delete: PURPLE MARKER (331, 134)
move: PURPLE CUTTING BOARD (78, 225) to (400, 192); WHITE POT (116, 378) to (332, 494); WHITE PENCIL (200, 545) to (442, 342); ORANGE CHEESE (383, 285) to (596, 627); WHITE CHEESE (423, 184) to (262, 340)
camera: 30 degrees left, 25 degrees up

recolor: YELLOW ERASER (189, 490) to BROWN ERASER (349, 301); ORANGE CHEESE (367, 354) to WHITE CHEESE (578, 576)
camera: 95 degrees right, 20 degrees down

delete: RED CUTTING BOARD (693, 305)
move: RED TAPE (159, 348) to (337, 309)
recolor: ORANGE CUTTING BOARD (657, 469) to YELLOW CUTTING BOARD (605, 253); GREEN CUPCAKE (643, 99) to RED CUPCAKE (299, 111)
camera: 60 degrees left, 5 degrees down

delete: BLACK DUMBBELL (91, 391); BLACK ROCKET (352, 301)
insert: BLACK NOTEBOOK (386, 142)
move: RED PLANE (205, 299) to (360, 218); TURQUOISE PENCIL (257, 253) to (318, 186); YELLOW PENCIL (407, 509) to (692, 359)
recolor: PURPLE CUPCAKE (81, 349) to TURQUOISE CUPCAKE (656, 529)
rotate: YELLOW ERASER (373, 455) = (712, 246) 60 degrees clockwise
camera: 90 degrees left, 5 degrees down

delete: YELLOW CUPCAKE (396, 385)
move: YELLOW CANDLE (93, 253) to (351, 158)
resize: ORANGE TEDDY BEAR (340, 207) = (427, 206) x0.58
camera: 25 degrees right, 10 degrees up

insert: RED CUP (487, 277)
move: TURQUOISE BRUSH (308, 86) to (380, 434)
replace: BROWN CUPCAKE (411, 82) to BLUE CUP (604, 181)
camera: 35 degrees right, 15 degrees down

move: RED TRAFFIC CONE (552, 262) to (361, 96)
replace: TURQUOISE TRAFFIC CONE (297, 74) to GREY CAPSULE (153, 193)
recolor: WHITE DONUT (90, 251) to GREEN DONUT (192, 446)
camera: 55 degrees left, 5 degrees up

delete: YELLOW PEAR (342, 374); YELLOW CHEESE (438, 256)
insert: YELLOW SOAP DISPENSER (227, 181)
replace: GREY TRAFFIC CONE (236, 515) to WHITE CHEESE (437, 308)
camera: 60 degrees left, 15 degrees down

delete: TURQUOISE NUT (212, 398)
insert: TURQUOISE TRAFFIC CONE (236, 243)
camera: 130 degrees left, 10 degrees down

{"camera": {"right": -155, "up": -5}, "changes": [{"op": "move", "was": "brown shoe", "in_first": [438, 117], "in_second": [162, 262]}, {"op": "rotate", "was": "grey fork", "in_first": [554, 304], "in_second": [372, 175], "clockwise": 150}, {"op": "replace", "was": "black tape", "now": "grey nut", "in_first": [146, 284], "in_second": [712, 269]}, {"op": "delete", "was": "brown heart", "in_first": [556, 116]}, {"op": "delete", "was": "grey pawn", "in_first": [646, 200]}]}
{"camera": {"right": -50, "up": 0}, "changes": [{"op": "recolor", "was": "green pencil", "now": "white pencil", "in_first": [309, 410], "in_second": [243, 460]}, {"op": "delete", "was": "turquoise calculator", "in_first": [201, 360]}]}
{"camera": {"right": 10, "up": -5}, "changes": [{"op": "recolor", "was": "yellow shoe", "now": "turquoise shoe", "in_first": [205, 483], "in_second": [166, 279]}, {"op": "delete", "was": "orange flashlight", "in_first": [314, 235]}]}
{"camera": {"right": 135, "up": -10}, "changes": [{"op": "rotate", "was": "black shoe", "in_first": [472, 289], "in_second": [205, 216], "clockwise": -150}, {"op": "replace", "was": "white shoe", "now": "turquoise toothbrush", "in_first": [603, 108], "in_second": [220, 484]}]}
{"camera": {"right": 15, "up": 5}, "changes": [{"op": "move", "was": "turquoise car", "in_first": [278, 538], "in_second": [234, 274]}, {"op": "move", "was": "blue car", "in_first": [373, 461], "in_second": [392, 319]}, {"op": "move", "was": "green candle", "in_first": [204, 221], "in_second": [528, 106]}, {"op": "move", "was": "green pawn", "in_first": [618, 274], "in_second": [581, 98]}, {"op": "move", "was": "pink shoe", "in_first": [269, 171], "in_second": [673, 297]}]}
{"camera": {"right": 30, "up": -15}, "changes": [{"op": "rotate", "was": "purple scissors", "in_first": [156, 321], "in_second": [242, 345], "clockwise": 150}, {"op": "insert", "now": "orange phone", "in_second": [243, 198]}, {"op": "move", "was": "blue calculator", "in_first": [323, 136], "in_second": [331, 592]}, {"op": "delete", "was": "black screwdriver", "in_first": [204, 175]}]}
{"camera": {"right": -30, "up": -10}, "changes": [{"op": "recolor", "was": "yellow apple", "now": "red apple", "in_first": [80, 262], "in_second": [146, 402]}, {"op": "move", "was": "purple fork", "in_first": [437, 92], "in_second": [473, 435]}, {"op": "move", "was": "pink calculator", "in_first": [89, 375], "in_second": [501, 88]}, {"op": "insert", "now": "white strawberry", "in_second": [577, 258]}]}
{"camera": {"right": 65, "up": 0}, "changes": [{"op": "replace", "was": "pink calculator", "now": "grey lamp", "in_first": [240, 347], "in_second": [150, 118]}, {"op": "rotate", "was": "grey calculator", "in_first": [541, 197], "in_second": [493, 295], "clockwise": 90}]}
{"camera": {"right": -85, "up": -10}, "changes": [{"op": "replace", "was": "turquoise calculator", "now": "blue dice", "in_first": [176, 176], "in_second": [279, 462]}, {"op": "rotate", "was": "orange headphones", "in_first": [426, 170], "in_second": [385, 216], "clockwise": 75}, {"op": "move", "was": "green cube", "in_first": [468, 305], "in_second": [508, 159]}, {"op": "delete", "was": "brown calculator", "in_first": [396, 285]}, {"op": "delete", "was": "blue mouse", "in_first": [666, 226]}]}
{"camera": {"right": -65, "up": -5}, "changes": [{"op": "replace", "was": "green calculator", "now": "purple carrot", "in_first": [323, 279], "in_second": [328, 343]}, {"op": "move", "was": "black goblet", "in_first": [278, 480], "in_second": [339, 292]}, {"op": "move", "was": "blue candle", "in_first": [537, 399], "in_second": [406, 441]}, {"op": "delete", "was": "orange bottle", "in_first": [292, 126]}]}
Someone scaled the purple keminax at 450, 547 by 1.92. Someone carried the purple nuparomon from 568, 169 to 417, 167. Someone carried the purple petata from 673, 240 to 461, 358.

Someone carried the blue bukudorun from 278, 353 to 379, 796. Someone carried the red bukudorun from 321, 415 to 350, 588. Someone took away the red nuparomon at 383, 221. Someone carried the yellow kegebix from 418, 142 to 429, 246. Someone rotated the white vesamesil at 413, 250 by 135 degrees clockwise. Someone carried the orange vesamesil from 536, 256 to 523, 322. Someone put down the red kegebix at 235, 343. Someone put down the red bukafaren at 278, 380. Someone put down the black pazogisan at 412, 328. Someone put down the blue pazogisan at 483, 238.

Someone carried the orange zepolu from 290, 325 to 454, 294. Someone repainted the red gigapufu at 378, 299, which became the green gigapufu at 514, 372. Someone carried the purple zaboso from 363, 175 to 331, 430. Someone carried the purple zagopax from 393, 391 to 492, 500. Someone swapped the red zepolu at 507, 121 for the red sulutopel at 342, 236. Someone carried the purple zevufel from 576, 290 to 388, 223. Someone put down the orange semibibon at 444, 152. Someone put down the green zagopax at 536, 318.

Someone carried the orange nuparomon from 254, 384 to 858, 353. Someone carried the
--------
Lines from the start of the records through the one containing "move: PURPLE CUTTING" are what should be retyped, exactly and in full, both ends included.

delete: PURPLE MARKER (331, 134)
move: PURPLE CUTTING BOARD (78, 225) to (400, 192); WHITE POT (116, 378) to (332, 494); WHITE PENCIL (200, 545) to (442, 342); ORANGE CHEESE (383, 285) to (596, 627); WHITE CHEESE (423, 184) to (262, 340)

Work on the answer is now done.